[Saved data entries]
_ _ _ _

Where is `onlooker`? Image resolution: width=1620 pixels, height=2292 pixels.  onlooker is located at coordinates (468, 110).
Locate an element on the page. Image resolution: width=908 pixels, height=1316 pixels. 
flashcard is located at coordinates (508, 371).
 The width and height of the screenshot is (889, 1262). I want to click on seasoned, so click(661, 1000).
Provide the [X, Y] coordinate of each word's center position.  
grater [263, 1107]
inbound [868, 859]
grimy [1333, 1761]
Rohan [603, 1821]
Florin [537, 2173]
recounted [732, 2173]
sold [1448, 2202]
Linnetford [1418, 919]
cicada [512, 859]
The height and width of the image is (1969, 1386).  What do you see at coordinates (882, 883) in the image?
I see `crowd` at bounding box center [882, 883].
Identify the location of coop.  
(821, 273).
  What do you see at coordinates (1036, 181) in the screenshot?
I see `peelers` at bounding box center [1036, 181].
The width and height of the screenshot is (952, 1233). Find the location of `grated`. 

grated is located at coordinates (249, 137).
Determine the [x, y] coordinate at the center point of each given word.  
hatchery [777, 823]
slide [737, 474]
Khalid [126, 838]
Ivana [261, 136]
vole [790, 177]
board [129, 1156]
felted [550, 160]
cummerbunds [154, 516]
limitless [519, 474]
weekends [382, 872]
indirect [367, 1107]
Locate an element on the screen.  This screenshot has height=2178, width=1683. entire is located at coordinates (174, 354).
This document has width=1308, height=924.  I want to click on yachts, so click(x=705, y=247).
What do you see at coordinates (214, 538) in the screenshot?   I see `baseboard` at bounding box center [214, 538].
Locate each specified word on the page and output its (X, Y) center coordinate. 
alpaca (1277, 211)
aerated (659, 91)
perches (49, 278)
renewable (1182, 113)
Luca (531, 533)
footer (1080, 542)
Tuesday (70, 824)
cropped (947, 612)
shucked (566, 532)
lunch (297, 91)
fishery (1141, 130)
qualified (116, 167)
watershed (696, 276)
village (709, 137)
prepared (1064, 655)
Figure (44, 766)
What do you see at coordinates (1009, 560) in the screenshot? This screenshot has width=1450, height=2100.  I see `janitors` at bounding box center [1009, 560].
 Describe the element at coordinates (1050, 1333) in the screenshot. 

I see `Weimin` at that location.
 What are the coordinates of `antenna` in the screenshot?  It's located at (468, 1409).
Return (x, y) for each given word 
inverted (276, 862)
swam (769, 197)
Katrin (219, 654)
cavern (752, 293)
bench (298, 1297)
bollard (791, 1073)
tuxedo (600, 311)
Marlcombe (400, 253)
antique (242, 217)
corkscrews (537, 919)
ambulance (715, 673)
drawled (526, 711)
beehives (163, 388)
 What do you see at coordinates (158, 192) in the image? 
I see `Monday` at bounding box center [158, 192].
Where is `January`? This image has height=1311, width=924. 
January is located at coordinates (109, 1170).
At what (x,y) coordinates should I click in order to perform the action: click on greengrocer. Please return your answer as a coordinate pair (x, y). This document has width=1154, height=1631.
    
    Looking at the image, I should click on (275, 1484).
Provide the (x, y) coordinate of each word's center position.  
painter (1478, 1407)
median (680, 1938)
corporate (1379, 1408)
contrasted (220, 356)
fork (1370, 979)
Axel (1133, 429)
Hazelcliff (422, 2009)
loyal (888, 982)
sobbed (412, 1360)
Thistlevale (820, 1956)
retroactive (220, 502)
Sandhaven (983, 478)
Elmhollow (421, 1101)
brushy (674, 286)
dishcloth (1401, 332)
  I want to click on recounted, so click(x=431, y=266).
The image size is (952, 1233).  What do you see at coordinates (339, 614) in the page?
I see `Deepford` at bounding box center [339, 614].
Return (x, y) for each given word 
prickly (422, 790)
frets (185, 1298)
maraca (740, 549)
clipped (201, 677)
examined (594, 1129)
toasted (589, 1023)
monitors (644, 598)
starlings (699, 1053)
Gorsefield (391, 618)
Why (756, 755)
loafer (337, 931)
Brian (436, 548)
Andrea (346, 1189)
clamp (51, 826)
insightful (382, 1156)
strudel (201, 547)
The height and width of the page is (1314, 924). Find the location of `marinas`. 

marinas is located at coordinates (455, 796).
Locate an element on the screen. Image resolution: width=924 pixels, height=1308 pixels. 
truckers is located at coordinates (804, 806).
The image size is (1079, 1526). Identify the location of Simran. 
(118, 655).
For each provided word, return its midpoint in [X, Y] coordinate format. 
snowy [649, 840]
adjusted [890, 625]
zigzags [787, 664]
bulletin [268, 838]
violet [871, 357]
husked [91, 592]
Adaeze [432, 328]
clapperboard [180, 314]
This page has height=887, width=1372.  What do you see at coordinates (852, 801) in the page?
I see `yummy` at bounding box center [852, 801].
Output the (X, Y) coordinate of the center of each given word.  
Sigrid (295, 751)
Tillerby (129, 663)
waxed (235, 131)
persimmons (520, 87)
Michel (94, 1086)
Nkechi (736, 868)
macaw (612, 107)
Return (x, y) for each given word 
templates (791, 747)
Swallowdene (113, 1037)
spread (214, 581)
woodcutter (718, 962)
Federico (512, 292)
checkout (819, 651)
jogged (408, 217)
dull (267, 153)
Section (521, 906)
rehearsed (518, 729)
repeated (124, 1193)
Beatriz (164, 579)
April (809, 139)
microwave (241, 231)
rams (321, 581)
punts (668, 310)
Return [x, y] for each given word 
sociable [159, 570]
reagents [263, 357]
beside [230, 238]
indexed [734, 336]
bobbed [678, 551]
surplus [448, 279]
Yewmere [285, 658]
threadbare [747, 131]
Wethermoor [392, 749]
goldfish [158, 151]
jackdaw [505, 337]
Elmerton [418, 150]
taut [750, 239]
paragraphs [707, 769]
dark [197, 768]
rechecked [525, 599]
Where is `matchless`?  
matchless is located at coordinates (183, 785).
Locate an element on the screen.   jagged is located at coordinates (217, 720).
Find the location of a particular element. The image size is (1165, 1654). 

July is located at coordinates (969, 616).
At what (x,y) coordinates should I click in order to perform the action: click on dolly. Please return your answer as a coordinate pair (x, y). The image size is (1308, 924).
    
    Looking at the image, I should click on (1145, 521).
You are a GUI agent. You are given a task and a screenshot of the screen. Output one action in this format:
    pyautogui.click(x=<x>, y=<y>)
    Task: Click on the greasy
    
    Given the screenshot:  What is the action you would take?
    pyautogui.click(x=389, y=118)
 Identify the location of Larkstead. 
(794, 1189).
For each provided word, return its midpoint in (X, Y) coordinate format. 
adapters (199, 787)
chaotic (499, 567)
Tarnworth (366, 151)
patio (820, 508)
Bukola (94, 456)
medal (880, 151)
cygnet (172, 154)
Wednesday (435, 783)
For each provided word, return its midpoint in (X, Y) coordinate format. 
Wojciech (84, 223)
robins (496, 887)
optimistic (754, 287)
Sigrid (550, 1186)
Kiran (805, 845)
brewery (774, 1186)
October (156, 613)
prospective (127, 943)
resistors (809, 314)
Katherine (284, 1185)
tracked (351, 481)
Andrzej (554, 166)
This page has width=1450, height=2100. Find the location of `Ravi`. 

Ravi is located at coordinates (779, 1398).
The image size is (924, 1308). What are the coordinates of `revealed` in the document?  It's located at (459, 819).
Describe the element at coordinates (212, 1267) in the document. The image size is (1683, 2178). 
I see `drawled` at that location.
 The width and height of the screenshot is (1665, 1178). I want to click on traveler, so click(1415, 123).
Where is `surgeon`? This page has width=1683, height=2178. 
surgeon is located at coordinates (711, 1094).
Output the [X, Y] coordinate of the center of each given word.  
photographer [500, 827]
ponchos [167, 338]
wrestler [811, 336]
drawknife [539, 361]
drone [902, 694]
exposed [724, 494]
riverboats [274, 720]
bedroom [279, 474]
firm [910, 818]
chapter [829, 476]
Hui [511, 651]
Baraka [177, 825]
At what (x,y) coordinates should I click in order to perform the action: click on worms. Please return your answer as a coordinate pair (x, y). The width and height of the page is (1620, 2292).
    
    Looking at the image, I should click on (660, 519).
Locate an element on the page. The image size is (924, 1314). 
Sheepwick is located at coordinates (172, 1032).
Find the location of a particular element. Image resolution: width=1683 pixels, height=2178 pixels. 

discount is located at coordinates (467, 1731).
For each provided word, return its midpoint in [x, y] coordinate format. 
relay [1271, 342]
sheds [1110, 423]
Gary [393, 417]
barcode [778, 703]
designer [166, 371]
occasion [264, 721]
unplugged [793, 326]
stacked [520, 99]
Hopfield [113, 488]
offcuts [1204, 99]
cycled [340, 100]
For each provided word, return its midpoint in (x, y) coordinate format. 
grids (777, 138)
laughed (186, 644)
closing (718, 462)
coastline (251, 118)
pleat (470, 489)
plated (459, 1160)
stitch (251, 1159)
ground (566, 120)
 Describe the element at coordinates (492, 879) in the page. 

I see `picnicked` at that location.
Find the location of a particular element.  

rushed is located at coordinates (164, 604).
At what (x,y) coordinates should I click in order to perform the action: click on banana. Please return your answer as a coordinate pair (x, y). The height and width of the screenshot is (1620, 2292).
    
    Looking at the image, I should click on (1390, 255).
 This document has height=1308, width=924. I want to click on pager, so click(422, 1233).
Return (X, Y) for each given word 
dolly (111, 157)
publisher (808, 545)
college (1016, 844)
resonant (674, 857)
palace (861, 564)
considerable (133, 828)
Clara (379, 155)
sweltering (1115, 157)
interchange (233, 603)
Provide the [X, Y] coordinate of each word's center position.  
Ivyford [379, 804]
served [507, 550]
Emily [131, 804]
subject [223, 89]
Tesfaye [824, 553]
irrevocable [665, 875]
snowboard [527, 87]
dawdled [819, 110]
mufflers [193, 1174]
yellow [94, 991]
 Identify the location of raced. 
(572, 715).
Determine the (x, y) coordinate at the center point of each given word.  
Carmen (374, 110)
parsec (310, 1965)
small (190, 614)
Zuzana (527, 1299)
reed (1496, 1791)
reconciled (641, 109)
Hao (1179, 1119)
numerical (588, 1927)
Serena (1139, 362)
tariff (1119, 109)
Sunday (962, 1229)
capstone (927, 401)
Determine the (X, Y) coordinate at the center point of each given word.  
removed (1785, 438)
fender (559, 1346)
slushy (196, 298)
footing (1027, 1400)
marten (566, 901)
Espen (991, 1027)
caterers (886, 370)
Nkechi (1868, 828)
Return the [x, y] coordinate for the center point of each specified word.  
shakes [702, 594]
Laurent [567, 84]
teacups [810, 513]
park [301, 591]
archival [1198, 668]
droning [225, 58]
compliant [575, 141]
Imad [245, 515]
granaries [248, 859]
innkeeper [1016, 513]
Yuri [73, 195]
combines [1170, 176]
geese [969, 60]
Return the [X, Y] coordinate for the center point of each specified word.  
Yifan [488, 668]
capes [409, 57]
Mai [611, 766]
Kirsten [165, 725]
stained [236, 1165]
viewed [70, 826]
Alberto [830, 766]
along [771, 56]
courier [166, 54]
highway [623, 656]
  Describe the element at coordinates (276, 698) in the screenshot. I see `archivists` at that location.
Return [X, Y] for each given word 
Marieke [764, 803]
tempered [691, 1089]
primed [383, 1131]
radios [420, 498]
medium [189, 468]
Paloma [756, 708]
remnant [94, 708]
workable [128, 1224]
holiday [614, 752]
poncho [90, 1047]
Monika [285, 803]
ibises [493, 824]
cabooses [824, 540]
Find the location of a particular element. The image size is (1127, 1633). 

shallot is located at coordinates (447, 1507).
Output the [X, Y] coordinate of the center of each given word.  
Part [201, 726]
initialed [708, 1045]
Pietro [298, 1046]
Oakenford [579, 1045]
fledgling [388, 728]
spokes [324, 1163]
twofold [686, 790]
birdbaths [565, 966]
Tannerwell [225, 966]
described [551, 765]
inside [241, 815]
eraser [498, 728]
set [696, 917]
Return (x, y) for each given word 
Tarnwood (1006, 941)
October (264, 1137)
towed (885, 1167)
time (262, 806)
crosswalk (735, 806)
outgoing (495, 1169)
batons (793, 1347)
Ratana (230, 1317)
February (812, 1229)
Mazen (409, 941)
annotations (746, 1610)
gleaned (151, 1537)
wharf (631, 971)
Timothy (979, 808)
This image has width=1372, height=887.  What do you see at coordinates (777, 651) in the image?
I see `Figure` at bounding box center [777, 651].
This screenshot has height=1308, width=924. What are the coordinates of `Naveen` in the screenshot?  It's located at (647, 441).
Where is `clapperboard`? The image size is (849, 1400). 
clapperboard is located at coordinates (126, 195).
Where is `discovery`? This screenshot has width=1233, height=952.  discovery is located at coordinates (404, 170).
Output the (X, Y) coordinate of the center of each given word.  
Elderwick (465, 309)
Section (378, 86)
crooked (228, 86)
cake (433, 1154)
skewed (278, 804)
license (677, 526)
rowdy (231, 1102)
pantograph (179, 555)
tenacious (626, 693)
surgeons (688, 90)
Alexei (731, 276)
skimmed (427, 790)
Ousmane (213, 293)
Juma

_ _ _ _

**Your goal**: Copy out the entries above word for word, taking the stretch from the line containing "patio (820, 508)" through the line containing "Ravi is located at coordinates (779, 1398).", with both of those lines included.

**Result for this task**:
patio (820, 508)
Bukola (94, 456)
medal (880, 151)
cygnet (172, 154)
Wednesday (435, 783)
For each provided word, return its midpoint in (X, Y) coordinate format. 
Wojciech (84, 223)
robins (496, 887)
optimistic (754, 287)
Sigrid (550, 1186)
Kiran (805, 845)
brewery (774, 1186)
October (156, 613)
prospective (127, 943)
resistors (809, 314)
Katherine (284, 1185)
tracked (351, 481)
Andrzej (554, 166)
This page has width=1450, height=2100. Find the location of `Ravi`. 

Ravi is located at coordinates (779, 1398).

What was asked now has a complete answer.